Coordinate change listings
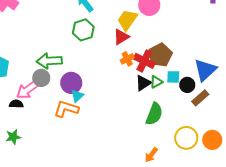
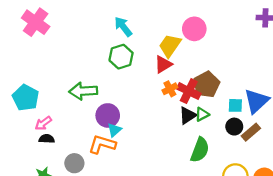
cyan square: (173, 77) -> (235, 105), moved
gray circle: (41, 78) -> (74, 163), moved
black circle: (187, 85) -> (234, 127), moved
pink arrow: (27, 90) -> (43, 123), moved, size x0.7

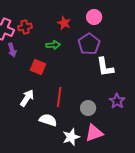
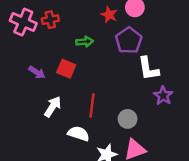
red star: (64, 23) -> (109, 15), moved
purple arrow: (12, 50) -> (37, 72), moved, turned -40
purple star: (117, 101) -> (163, 96), moved

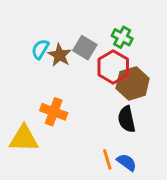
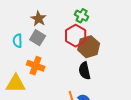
gray square: (85, 48) -> (38, 38), moved
cyan semicircle: (40, 49) -> (18, 41), moved, turned -32
brown star: (60, 55) -> (39, 19), moved

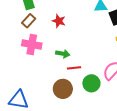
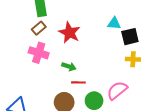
red star: (59, 21) -> (69, 33), size x1.5

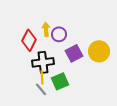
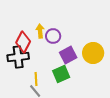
black cross: (43, 62) -> (18, 57), moved
green square: (60, 81) -> (61, 74), moved

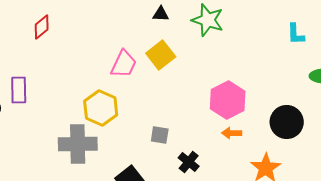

> **What needs to be done**
Without any pictures, output the entries above exactly as they appear.

> **Output below**
cyan square: (173, 77) -> (235, 105), moved
gray circle: (41, 78) -> (74, 163), moved
black circle: (187, 85) -> (234, 127), moved
pink arrow: (27, 90) -> (43, 123), moved, size x0.7

red star: (64, 23) -> (109, 15), moved
purple arrow: (12, 50) -> (37, 72), moved, turned -40
purple star: (117, 101) -> (163, 96), moved

gray square: (85, 48) -> (38, 38), moved
cyan semicircle: (40, 49) -> (18, 41), moved, turned -32
brown star: (60, 55) -> (39, 19), moved

red star: (59, 21) -> (69, 33), size x1.5

black cross: (43, 62) -> (18, 57), moved
green square: (60, 81) -> (61, 74), moved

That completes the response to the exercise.